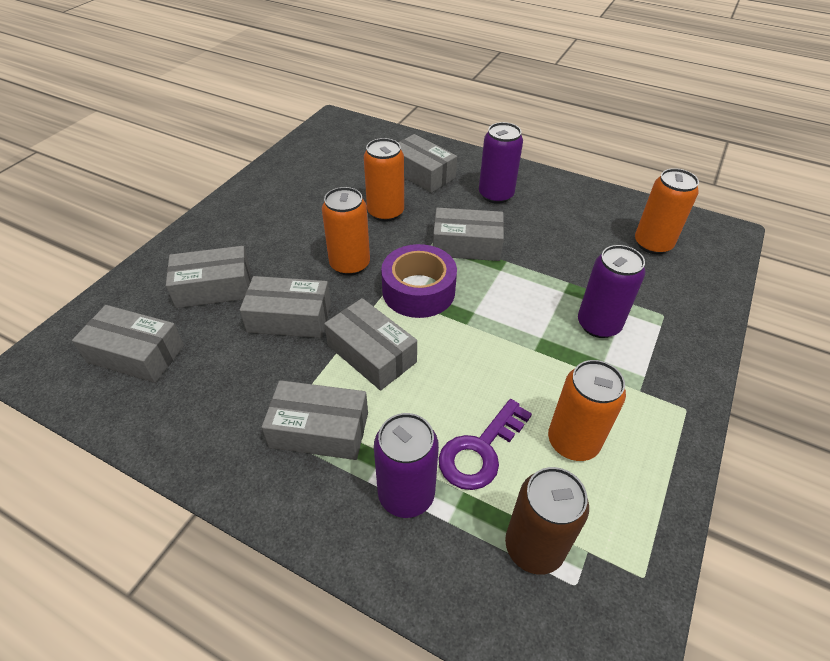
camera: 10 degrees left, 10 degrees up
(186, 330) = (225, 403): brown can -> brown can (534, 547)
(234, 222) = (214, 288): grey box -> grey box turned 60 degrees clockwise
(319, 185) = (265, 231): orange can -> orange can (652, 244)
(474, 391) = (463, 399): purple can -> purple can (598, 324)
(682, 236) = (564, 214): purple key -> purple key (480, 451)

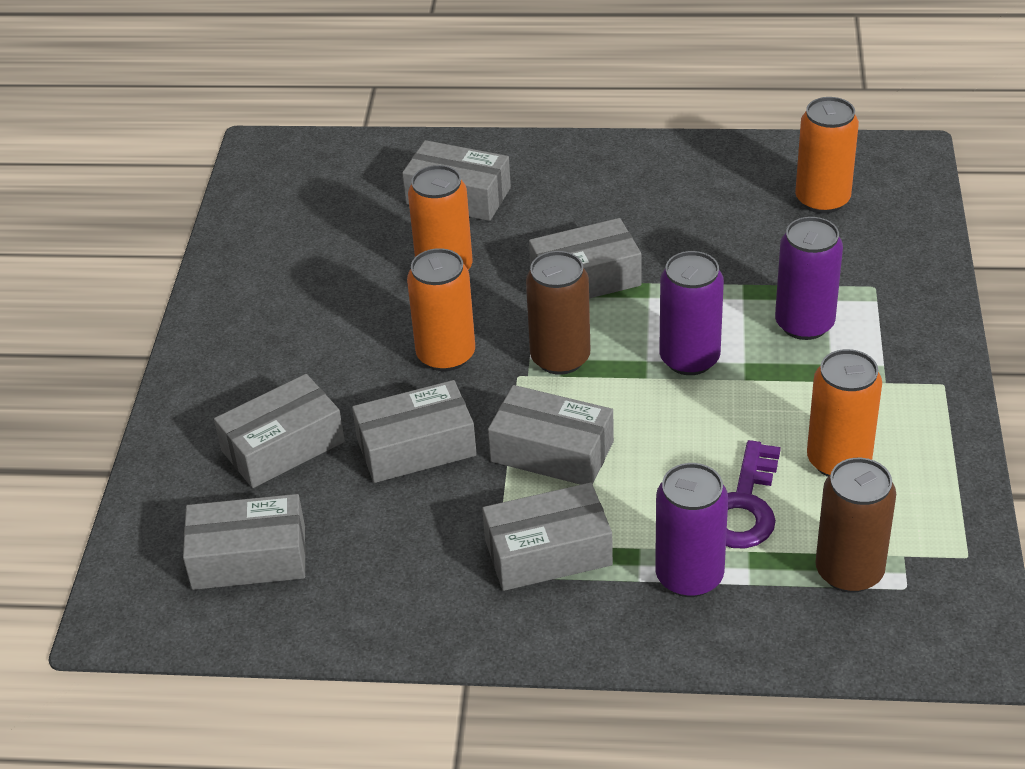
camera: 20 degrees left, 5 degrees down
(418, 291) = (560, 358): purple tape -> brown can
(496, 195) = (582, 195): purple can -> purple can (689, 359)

----------

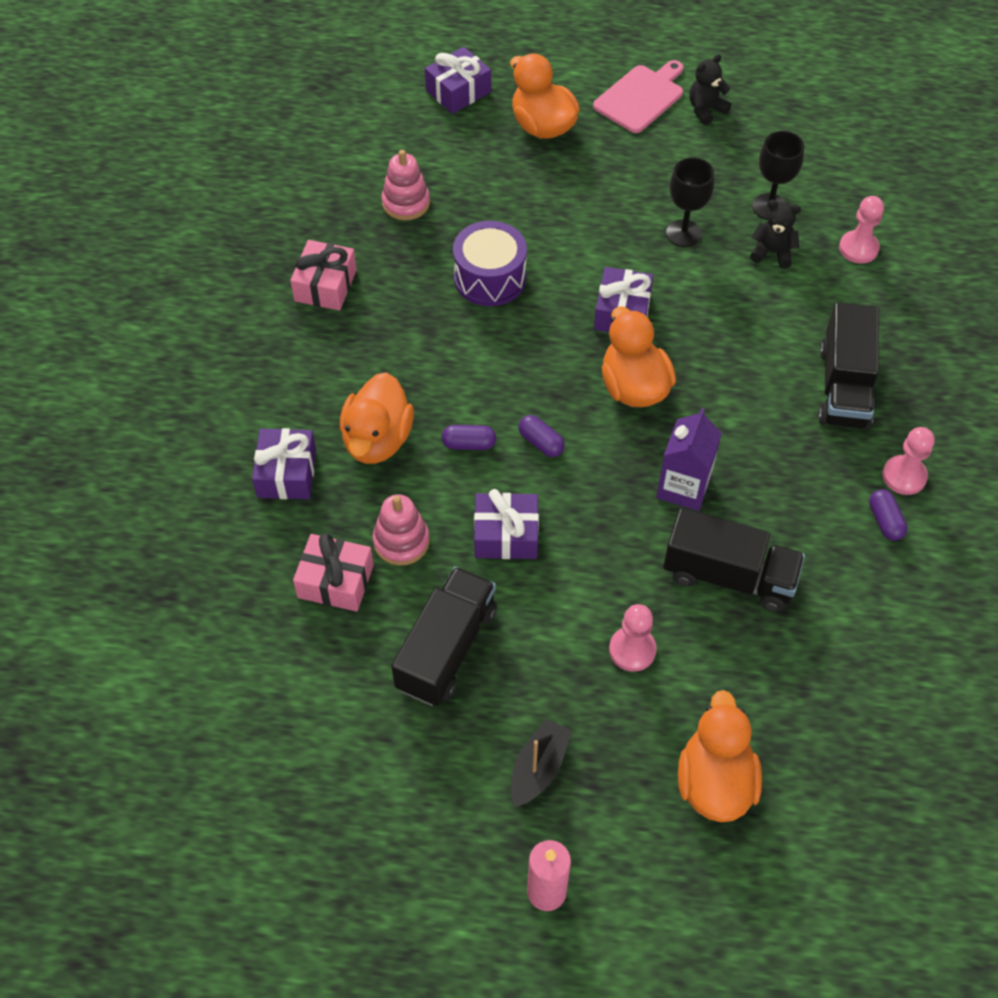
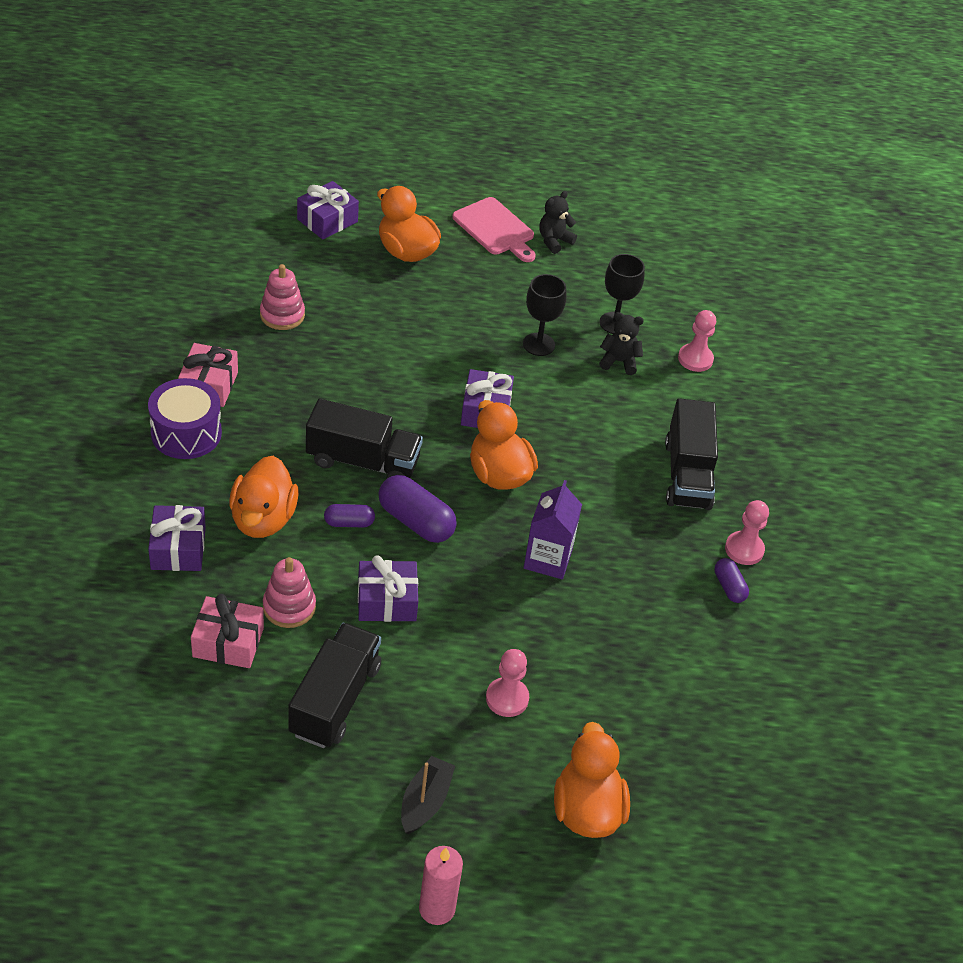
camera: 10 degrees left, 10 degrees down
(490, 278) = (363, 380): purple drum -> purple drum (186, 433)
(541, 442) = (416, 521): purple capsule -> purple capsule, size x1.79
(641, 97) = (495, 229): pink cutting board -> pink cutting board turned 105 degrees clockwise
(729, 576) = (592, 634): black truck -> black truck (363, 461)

----------

Exercise objective:
Starting at the line above that has "(319, 185) = (265, 231): orange" and ending at the line that has "(496, 195) = (582, 195): purple", copy each line exactly, leaving the pictures out and adding nothing.

Your response:
(319, 185) = (265, 231): orange can -> orange can (652, 244)
(474, 391) = (463, 399): purple can -> purple can (598, 324)
(682, 236) = (564, 214): purple key -> purple key (480, 451)

camera: 20 degrees left, 5 degrees down
(418, 291) = (560, 358): purple tape -> brown can
(496, 195) = (582, 195): purple can -> purple can (689, 359)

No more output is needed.